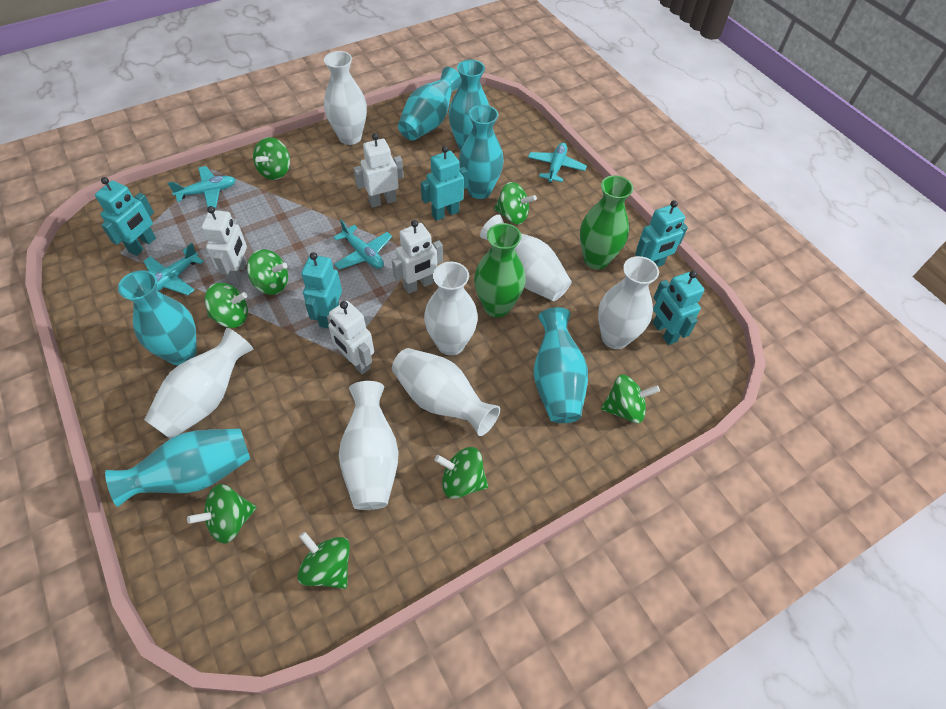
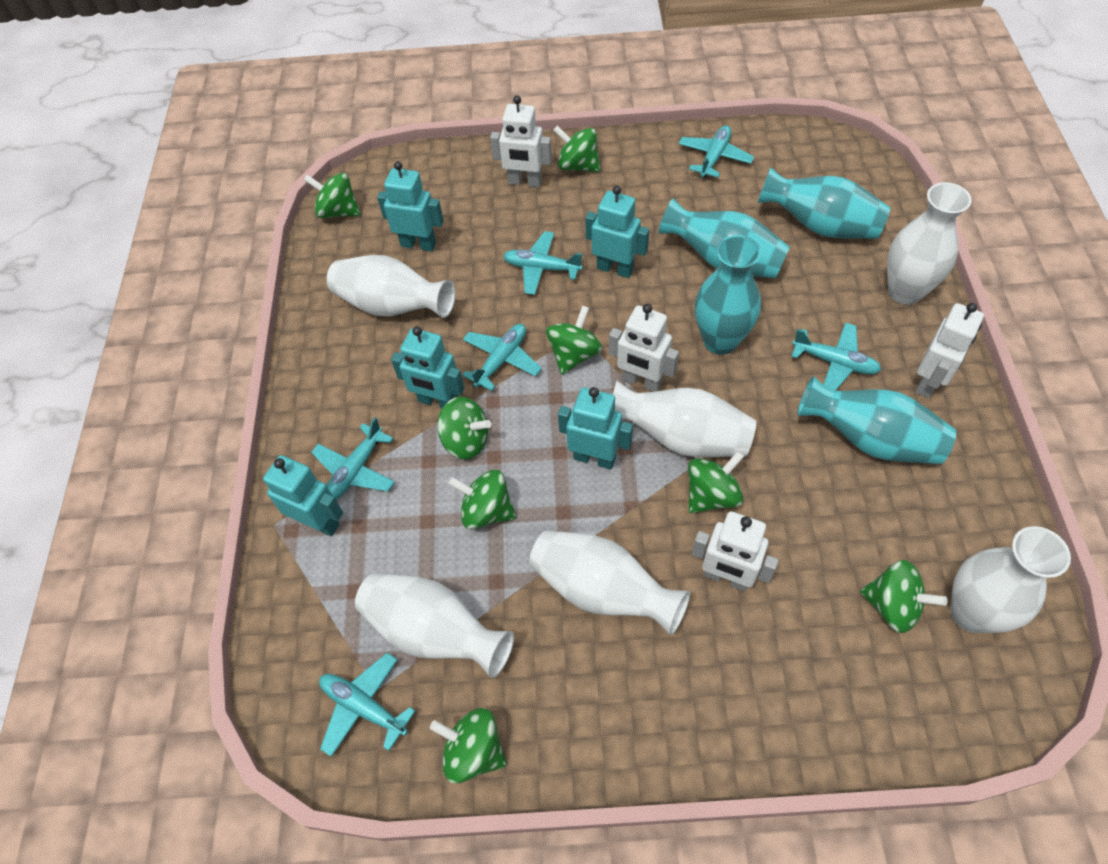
green vase: 2 -> 0
turquoise plane: 4 -> 6
turquoise vase: 6 -> 4
white vase: 7 -> 6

------------------------------------------------------------------------

#### [What to do]
From the data, pick out every line that includes "turquoise".

#### [Response to the task]
turquoise plane: 4 -> 6
turquoise vase: 6 -> 4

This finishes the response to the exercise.